# Given data
[start]
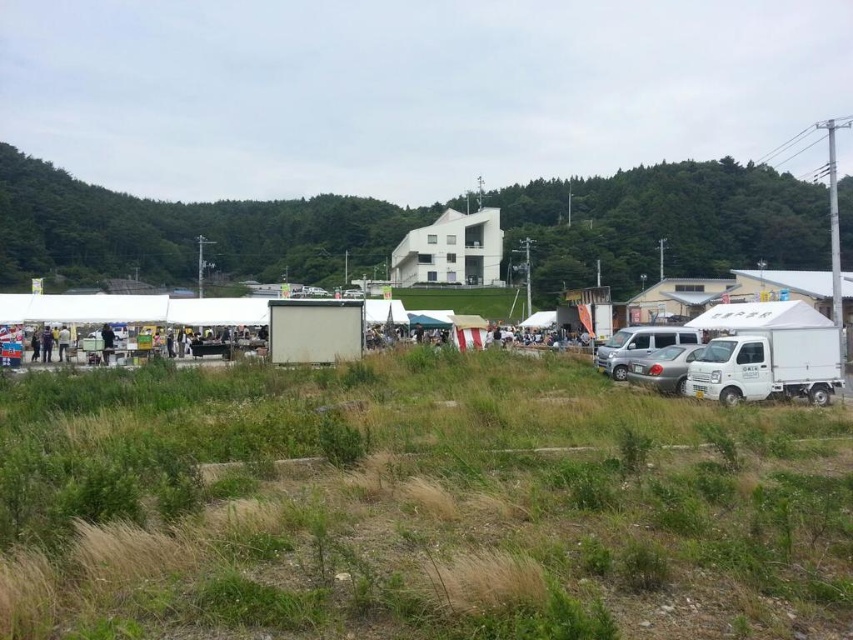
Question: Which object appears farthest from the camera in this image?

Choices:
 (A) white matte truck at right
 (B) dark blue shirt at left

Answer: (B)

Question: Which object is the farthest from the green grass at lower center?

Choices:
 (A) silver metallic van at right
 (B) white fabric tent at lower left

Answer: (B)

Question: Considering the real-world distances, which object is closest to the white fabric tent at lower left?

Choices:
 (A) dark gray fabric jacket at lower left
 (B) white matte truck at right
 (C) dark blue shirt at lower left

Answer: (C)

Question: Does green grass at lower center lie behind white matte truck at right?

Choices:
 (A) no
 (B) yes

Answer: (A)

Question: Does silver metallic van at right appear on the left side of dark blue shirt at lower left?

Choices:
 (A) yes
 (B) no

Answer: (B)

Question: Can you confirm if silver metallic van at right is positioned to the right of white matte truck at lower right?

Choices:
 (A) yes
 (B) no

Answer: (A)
[end]
# Requirements
Retype every item above word for word, leaving the pictures out of your answer.

# Answer below
Question: Which object appears farthest from the camera in this image?

Choices:
 (A) white matte truck at right
 (B) dark blue shirt at left

Answer: (B)

Question: Which object is the farthest from the green grass at lower center?

Choices:
 (A) silver metallic van at right
 (B) white fabric tent at lower left

Answer: (B)

Question: Considering the real-world distances, which object is closest to the white fabric tent at lower left?

Choices:
 (A) dark gray fabric jacket at lower left
 (B) white matte truck at right
 (C) dark blue shirt at lower left

Answer: (C)

Question: Does green grass at lower center lie behind white matte truck at right?

Choices:
 (A) no
 (B) yes

Answer: (A)

Question: Does silver metallic van at right appear on the left side of dark blue shirt at lower left?

Choices:
 (A) yes
 (B) no

Answer: (B)

Question: Can you confirm if silver metallic van at right is positioned to the right of white matte truck at lower right?

Choices:
 (A) yes
 (B) no

Answer: (A)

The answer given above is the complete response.